Reproduce nothing but the lines from the one with "camera: 25 degrees right, 15 degrees up" down to the last line of the data below.
━━━━
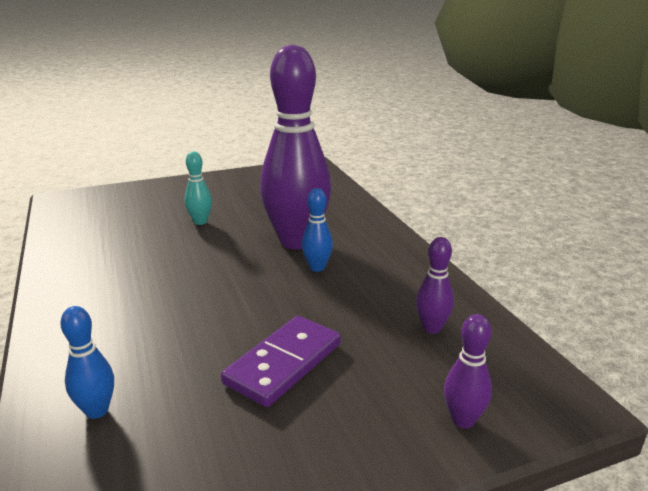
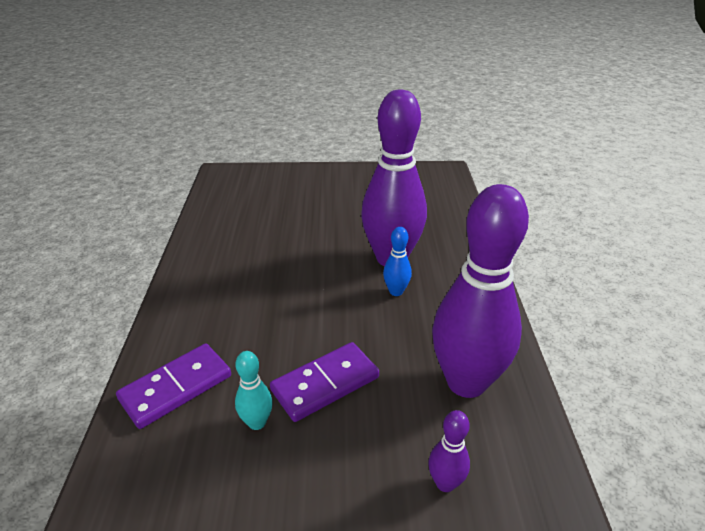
camera: 20 degrees right, 10 degrees up
(97, 410) = (176, 388): blue bowling pin -> purple domino
(200, 222) = (319, 219): turquoise bowling pin -> turquoise bowling pin (257, 422)
(432, 328) = (466, 382): purple bowling pin -> purple bowling pin, size x2.41

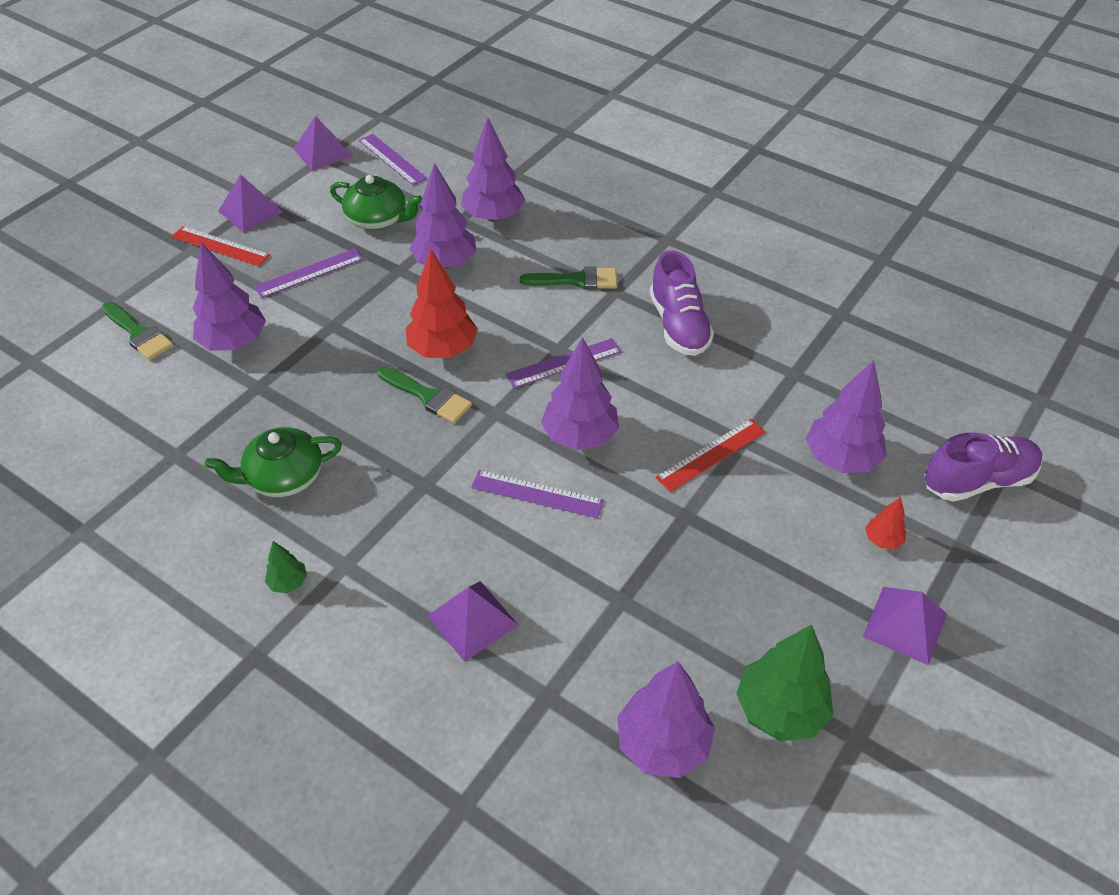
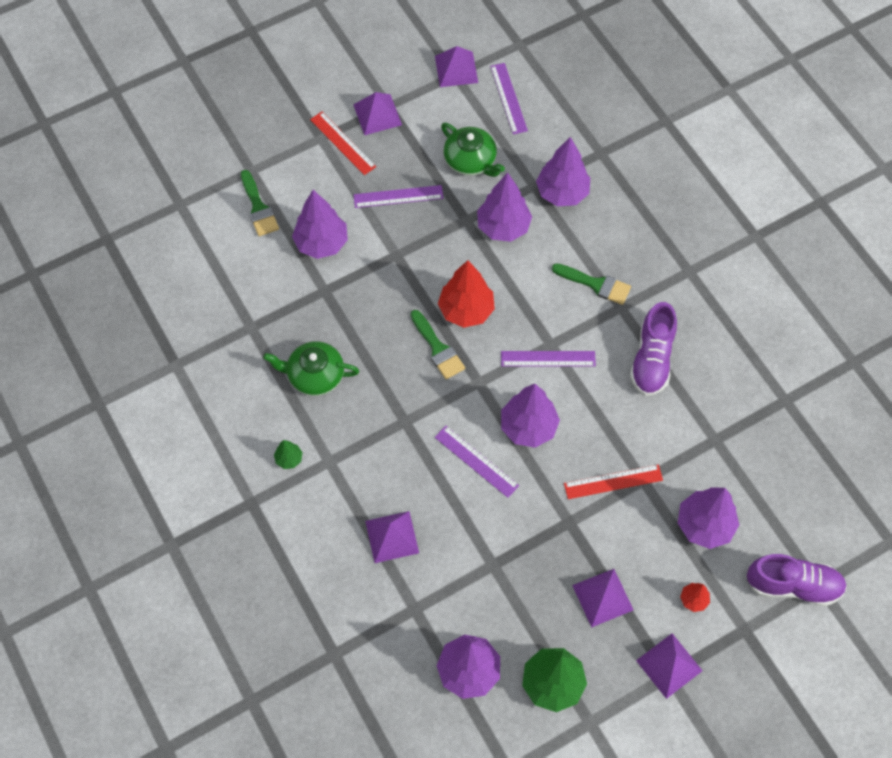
camera: 25 degrees right, 15 degrees up
(777, 581) = (602, 597): none -> purple pyramid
━━━━
▶ _TASK RESPONSE_
camera: 25 degrees right, 15 degrees up
(777, 581) = (602, 597): none -> purple pyramid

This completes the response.